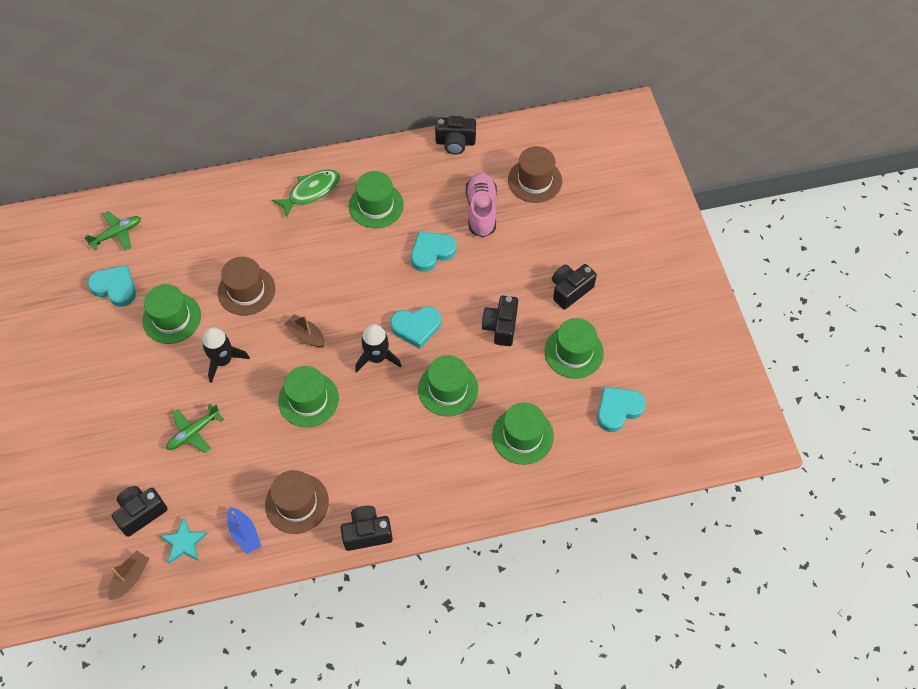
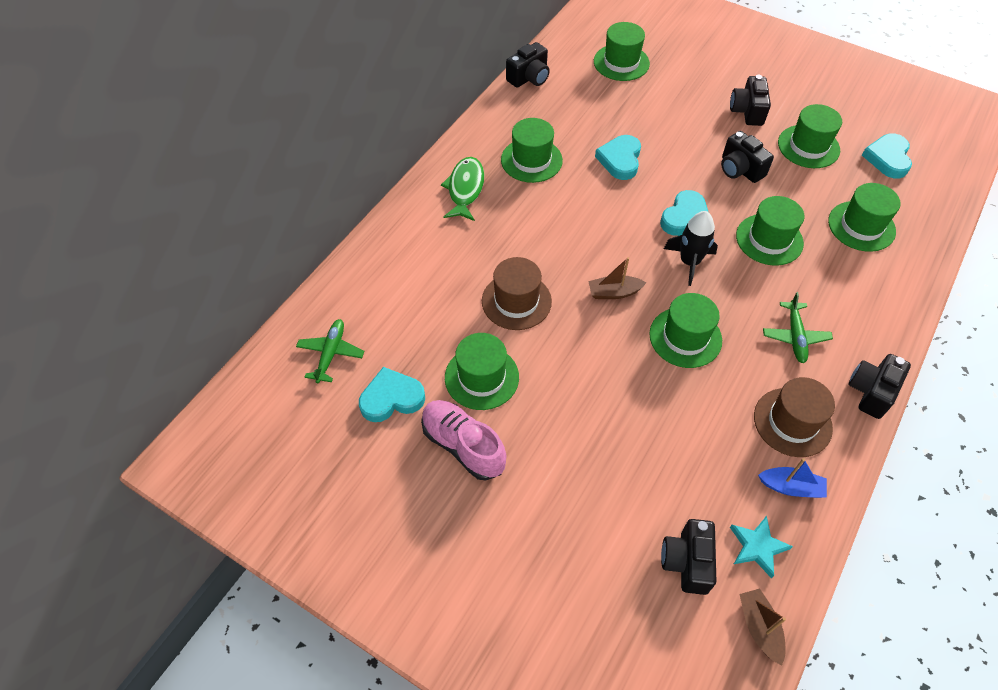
camera: 45 degrees left, 5 degrees down
(194, 432) = (633, 449): green plane -> green plane (795, 336)
(223, 360) = (575, 370): black rocket -> none
(481, 211) = (614, 107): pink shoe -> pink shoe (463, 445)
(535, 180) = (621, 62): brown hat -> green hat

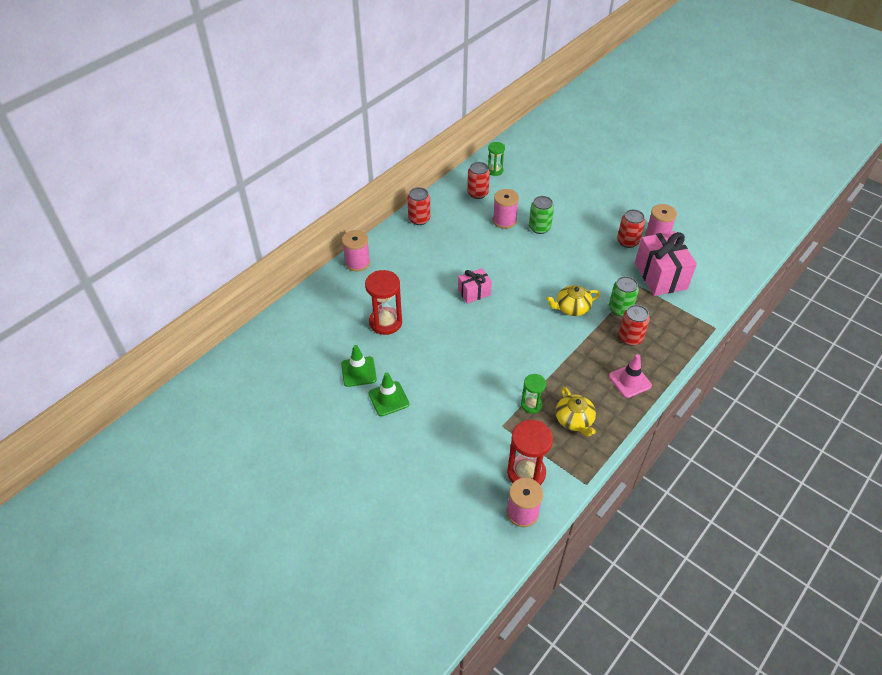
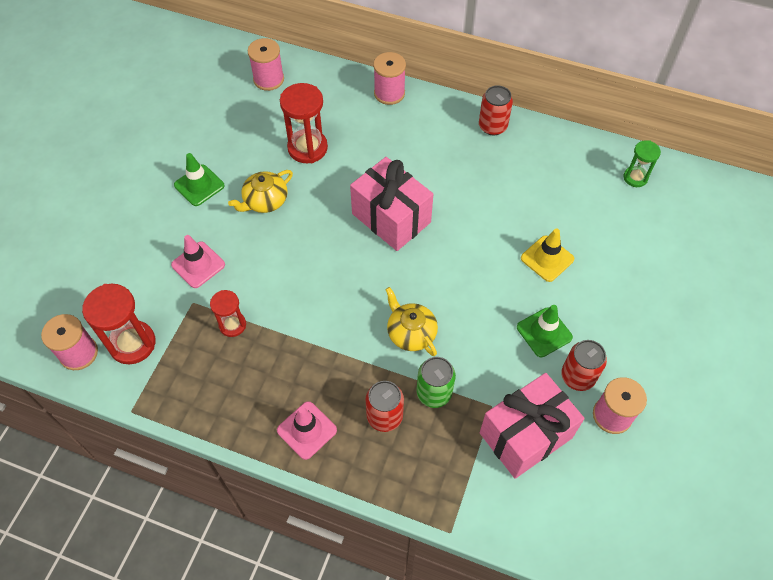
camera: 70 degrees right, 10 degrees up
(358, 372) = (228, 148): green traffic cone -> green traffic cone (544, 332)
(468, 415) = (198, 265): none -> pink traffic cone
(474, 292) = (391, 218): pink gift -> pink gift, size x1.81
(477, 193) = (576, 171): red can -> none
(504, 220) = (539, 215): pink spool -> pink spool (268, 79)
(531, 404) = (232, 325): green hourglass -> red hourglass
(539, 228) = (547, 259): green can -> yellow traffic cone
(574, 420) = (222, 377): yellow teapot -> yellow teapot (265, 201)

★ ★ ★ ★ ★ ★ ★

Set down, exactly as they appear, the line holding "(474, 292) = (391, 218): pink" and every line after it until the records end.

(474, 292) = (391, 218): pink gift -> pink gift, size x1.81
(477, 193) = (576, 171): red can -> none
(504, 220) = (539, 215): pink spool -> pink spool (268, 79)
(531, 404) = (232, 325): green hourglass -> red hourglass
(539, 228) = (547, 259): green can -> yellow traffic cone
(574, 420) = (222, 377): yellow teapot -> yellow teapot (265, 201)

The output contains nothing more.